(Beginning of Source records)
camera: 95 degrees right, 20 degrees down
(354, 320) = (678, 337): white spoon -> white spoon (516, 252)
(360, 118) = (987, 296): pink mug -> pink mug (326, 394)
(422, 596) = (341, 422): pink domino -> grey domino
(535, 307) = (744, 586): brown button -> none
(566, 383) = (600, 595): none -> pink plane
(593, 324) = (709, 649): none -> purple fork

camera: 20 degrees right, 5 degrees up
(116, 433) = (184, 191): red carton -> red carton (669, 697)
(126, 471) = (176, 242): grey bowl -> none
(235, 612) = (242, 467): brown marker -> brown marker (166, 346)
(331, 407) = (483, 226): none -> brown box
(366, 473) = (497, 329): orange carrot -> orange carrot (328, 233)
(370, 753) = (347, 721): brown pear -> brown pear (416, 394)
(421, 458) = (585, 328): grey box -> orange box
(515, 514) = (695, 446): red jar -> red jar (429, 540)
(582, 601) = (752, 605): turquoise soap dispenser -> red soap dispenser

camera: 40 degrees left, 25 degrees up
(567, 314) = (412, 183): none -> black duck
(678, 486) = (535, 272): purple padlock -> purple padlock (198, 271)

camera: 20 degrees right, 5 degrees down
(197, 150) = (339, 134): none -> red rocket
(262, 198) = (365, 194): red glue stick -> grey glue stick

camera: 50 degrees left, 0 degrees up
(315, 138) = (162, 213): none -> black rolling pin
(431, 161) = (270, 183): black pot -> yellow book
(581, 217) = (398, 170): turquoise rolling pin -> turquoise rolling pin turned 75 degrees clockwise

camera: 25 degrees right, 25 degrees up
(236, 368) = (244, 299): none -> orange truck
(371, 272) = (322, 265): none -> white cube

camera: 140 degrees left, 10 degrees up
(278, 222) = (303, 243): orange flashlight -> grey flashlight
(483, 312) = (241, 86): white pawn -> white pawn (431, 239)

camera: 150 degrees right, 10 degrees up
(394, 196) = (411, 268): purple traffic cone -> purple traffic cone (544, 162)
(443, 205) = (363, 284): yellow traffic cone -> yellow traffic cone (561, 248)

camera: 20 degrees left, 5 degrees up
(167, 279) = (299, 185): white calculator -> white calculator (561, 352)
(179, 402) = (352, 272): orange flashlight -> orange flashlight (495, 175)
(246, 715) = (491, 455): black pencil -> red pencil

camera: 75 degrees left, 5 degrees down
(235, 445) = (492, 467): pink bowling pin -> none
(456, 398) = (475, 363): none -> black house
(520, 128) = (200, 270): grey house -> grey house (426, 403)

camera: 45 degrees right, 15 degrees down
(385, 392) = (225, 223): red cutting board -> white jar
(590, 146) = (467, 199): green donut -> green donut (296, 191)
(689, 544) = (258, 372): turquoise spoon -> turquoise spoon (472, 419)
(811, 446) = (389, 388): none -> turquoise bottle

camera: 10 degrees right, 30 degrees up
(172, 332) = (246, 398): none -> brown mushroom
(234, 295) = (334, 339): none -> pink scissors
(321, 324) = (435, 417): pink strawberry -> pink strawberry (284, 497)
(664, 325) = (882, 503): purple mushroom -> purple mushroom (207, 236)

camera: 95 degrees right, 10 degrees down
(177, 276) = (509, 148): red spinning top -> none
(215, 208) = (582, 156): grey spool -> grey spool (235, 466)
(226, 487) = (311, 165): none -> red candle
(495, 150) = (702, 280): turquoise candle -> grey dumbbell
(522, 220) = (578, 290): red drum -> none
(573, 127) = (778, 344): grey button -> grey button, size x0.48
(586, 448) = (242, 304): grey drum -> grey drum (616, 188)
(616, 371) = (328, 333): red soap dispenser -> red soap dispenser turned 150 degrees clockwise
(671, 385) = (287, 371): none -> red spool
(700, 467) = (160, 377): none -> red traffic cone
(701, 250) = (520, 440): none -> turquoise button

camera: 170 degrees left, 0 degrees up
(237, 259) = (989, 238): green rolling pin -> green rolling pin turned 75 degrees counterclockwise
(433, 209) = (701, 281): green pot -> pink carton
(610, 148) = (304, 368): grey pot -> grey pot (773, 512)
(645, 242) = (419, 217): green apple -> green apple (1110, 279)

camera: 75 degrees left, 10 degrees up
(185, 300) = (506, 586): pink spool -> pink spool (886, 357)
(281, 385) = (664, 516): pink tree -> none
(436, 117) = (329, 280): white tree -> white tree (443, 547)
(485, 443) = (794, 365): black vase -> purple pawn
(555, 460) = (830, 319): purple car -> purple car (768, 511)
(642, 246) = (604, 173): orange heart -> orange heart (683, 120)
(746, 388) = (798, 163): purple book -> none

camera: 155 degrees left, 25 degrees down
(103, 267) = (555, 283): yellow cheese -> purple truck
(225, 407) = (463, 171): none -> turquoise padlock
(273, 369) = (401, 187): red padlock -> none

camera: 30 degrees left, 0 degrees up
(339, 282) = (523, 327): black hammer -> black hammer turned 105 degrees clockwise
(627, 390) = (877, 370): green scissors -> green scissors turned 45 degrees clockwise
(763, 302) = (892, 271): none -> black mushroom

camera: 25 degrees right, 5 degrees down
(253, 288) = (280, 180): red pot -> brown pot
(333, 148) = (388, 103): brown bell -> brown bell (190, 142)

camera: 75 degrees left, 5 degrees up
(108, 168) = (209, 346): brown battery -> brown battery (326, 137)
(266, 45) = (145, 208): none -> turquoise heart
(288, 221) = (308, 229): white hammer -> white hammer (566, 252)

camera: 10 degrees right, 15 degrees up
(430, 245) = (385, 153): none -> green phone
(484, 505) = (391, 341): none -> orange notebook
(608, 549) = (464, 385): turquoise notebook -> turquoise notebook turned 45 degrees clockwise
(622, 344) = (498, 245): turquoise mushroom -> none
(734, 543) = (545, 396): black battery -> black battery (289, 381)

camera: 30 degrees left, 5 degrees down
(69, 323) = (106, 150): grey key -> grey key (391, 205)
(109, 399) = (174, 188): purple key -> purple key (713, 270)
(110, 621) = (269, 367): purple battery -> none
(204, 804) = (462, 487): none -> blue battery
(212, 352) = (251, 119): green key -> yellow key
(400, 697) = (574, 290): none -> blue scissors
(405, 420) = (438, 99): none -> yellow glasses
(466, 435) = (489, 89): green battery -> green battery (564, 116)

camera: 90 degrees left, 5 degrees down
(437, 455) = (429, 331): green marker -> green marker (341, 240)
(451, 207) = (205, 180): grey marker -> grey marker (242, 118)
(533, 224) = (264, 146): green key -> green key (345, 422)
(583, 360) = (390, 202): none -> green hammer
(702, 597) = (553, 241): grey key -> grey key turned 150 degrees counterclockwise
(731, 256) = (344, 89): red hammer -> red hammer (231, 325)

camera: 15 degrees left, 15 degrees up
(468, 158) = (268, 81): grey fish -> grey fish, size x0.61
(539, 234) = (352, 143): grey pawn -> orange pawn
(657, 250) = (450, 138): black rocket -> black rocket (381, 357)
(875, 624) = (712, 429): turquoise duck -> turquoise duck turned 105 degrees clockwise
(End of Source records)
Everything from the line with "(431, 161) = (270, 183): black" through the line with "camera: 45 degrees right, 15 degrees down" in the listing above must be retyped exactly, with nothing added.

(431, 161) = (270, 183): black pot -> yellow book
(581, 217) = (398, 170): turquoise rolling pin -> turquoise rolling pin turned 75 degrees clockwise

camera: 25 degrees right, 25 degrees up
(236, 368) = (244, 299): none -> orange truck
(371, 272) = (322, 265): none -> white cube

camera: 140 degrees left, 10 degrees up
(278, 222) = (303, 243): orange flashlight -> grey flashlight
(483, 312) = (241, 86): white pawn -> white pawn (431, 239)

camera: 150 degrees right, 10 degrees up
(394, 196) = (411, 268): purple traffic cone -> purple traffic cone (544, 162)
(443, 205) = (363, 284): yellow traffic cone -> yellow traffic cone (561, 248)

camera: 20 degrees left, 5 degrees up
(167, 279) = (299, 185): white calculator -> white calculator (561, 352)
(179, 402) = (352, 272): orange flashlight -> orange flashlight (495, 175)
(246, 715) = (491, 455): black pencil -> red pencil

camera: 75 degrees left, 5 degrees down
(235, 445) = (492, 467): pink bowling pin -> none
(456, 398) = (475, 363): none -> black house
(520, 128) = (200, 270): grey house -> grey house (426, 403)

camera: 45 degrees right, 15 degrees down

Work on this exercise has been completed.